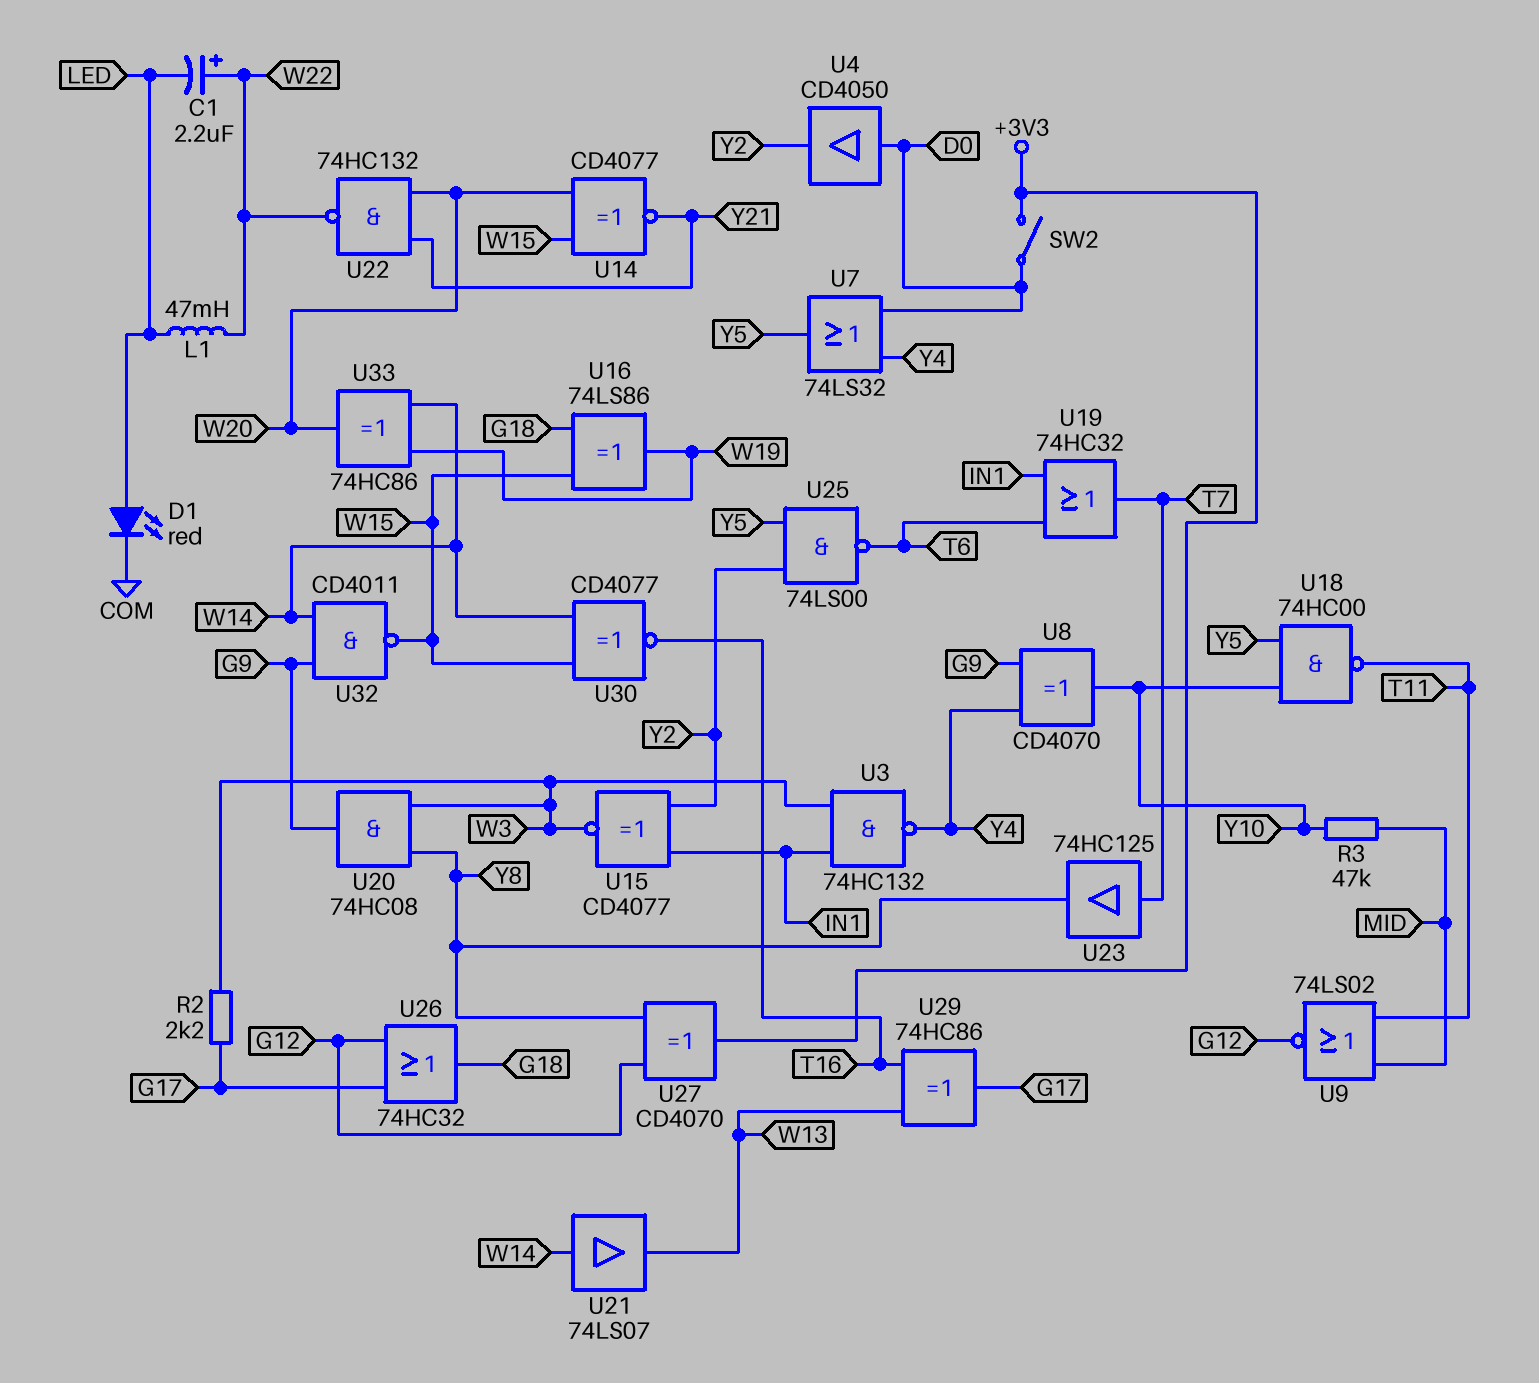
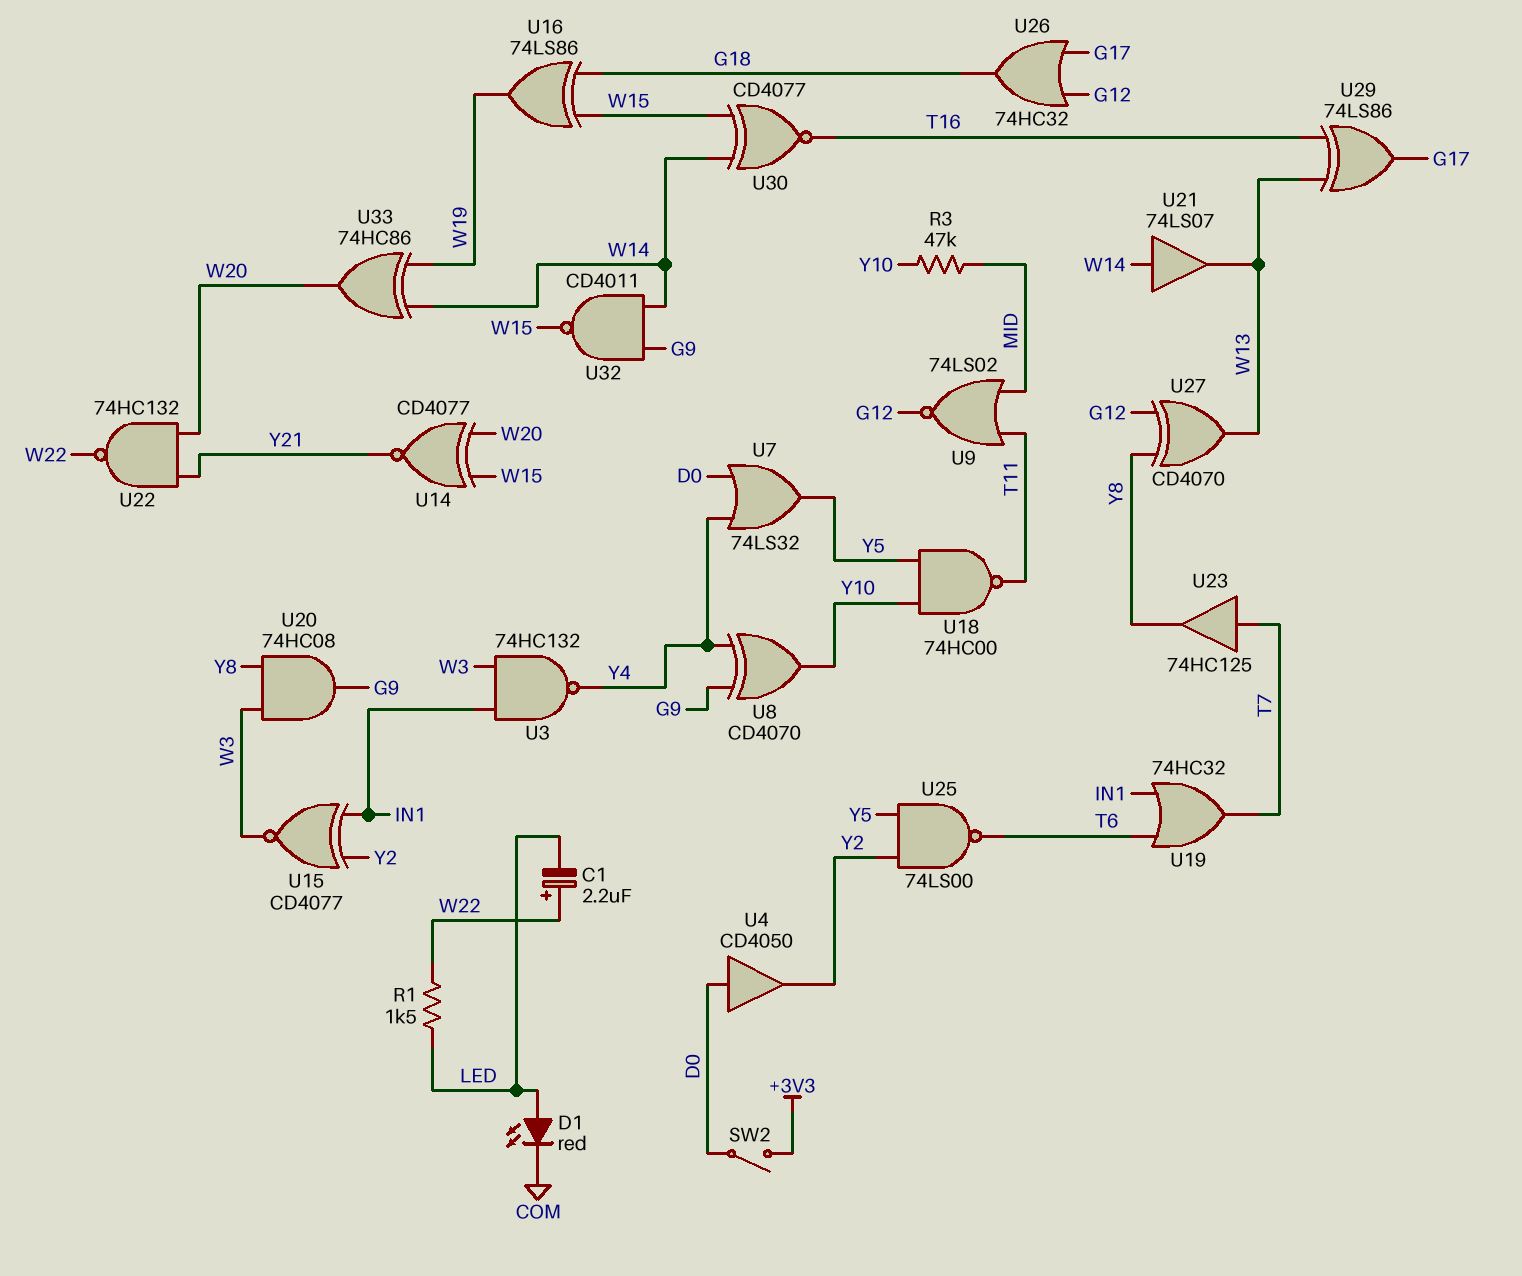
L1: 47mH (LED, W22) -> none
R1: none -> 1.5k (LED, W22)
R2: 2.2k (G17, W3) -> none
U27: XOR CD4070 (in G12, in Y8, out +3V3) -> XOR CD4070 (in G12, in Y8, out W13)
U29: XOR 74HC86 (in T16, in W13, out G17) -> XOR 74LS86 (in T16, in W13, out G17)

##########

WHAT IS NEEDED —
Take the line that contains "U27: XOR CD4070" and every line after it to the end of the entries above, and reproduce them exactly.

TASK ANSWER —
U27: XOR CD4070 (in G12, in Y8, out +3V3) -> XOR CD4070 (in G12, in Y8, out W13)
U29: XOR 74HC86 (in T16, in W13, out G17) -> XOR 74LS86 (in T16, in W13, out G17)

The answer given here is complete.